* [INSTRUCTIONS FOR THE TASK] Please report how many lines in the records below contain the word "green", and give nothing else.

* [SOURCE INFORMATION]
===============
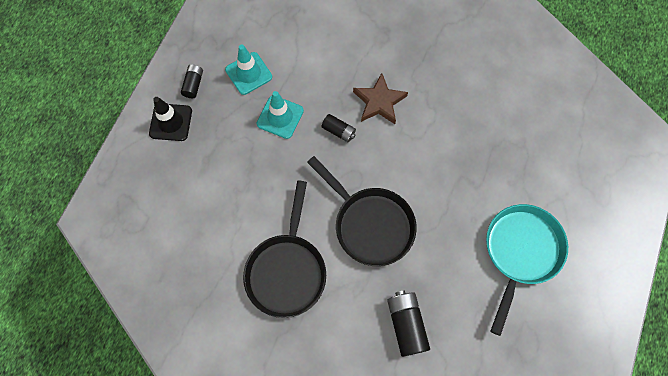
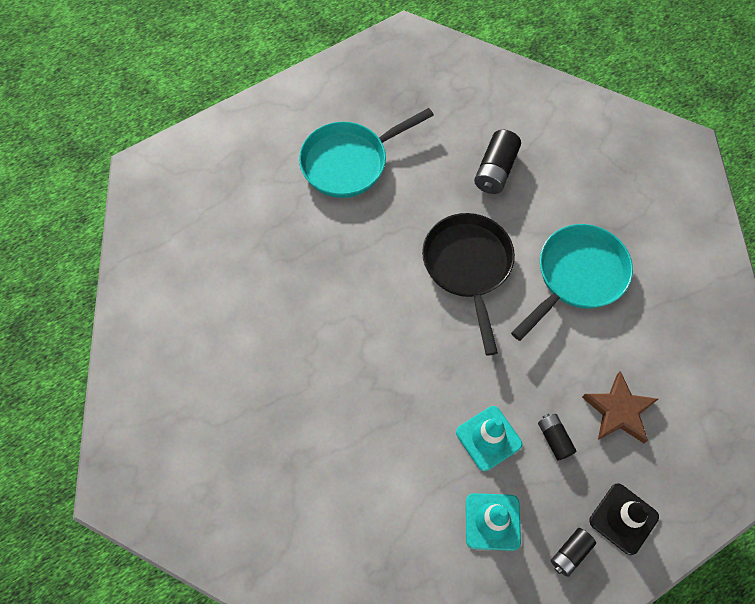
camera: 145 degrees left, 5 degrees down
(287, 270) = (577, 276): black pan -> turquoise pan
(338, 131) = (434, 378): black battery -> black battery (554, 439)
(379, 102) = (365, 382): brown star -> brown star (619, 411)

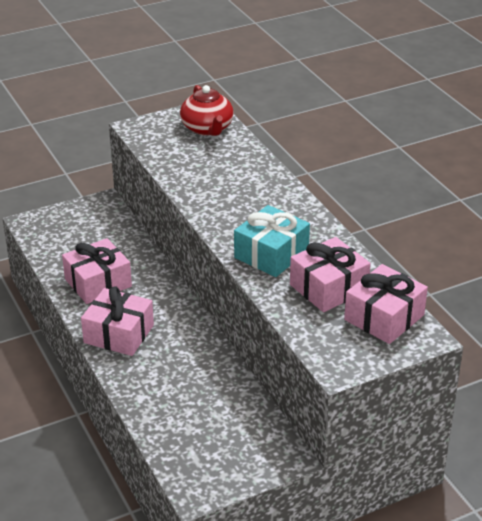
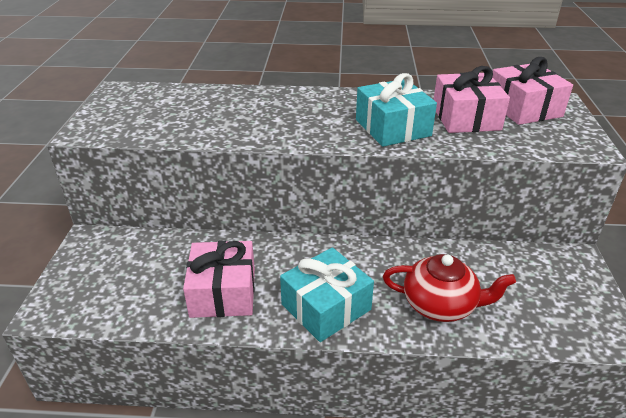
camera: 60 degrees left, 0 degrees up
(119, 334) = (326, 307): pink gift -> turquoise gift
(207, 128) = (150, 98): red teapot -> red teapot (441, 305)

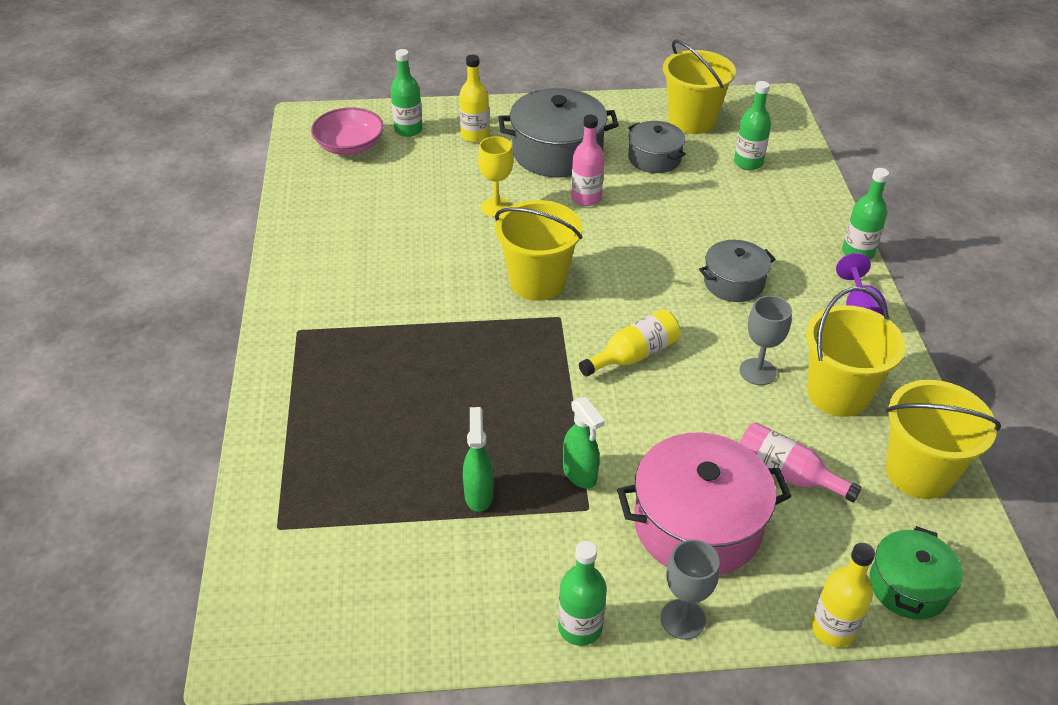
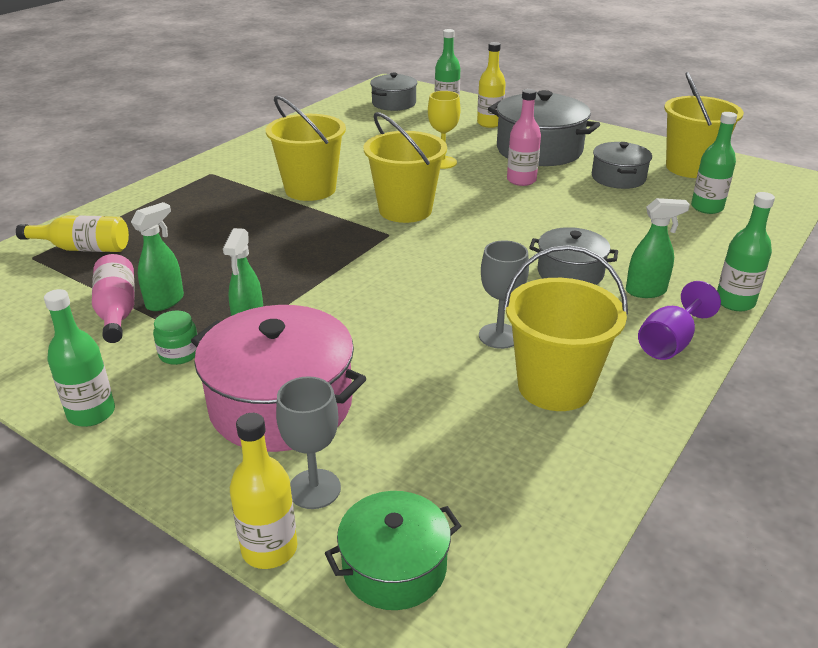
camera: 40 degrees right, 10 degrees down
(349, 146) = (394, 103): pink bowl -> grey pot
(565, 534) = (179, 353): none -> green jar
(633, 355) = (408, 279): yellow bottle -> yellow bottle (83, 248)
(683, 619) = (165, 456): grey goblet -> grey goblet (314, 489)
(787, 474) = (413, 415): pink bottle -> pink bottle (117, 311)
(798, 273) = (646, 291): none -> green spray bottle
(919, 472) = (549, 487): yellow bucket -> yellow bucket (310, 189)

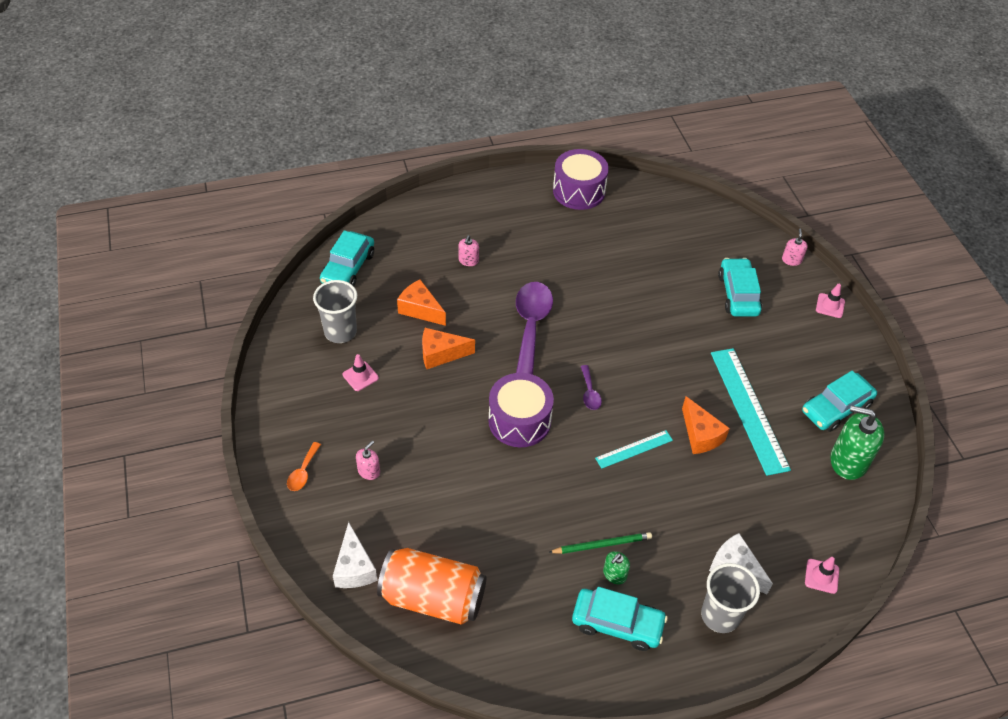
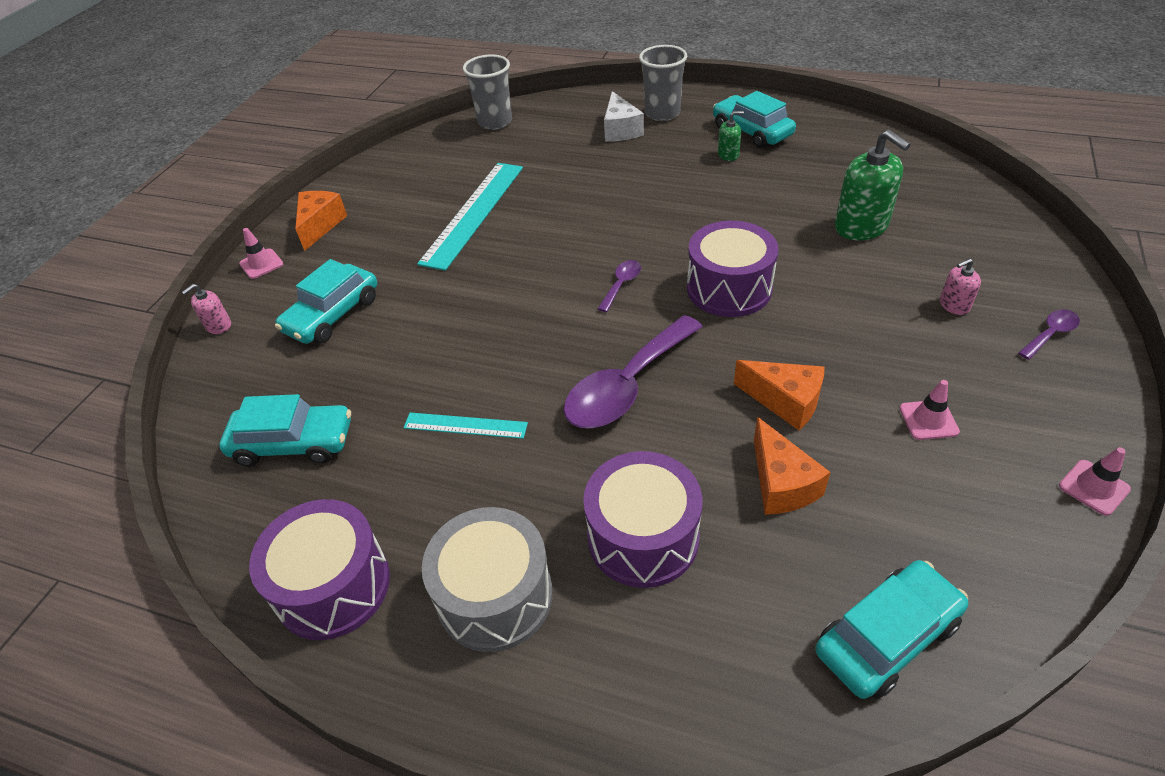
camera: 140 degrees left, 5 degrees down
(303, 472) = (1050, 334): orange spoon -> purple spoon
(340, 332) = (942, 506): grey cup -> grey cup (495, 122)
(354, 568) = (1000, 232): white cheese -> none
(433, 597) = (918, 189): orange can -> none
(468, 260) = (643, 537): pink soap dispenser -> purple drum
(512, 215) = (495, 596): none -> grey drum
(602, 544) = (723, 173): green pencil -> none
(634, 449) = (623, 223): turquoise ruler -> turquoise ruler (465, 425)
(700, 435) = (545, 211): orange cheese -> orange cheese (320, 225)
(821, 576) = (558, 109): pink traffic cone -> pink traffic cone (1094, 487)
(836, 408) = (395, 187): turquoise car -> turquoise car (293, 443)
(848, 461) = (441, 154): green soap dispenser -> green soap dispenser (861, 226)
===============
* [SOLVED PROBLEM] 4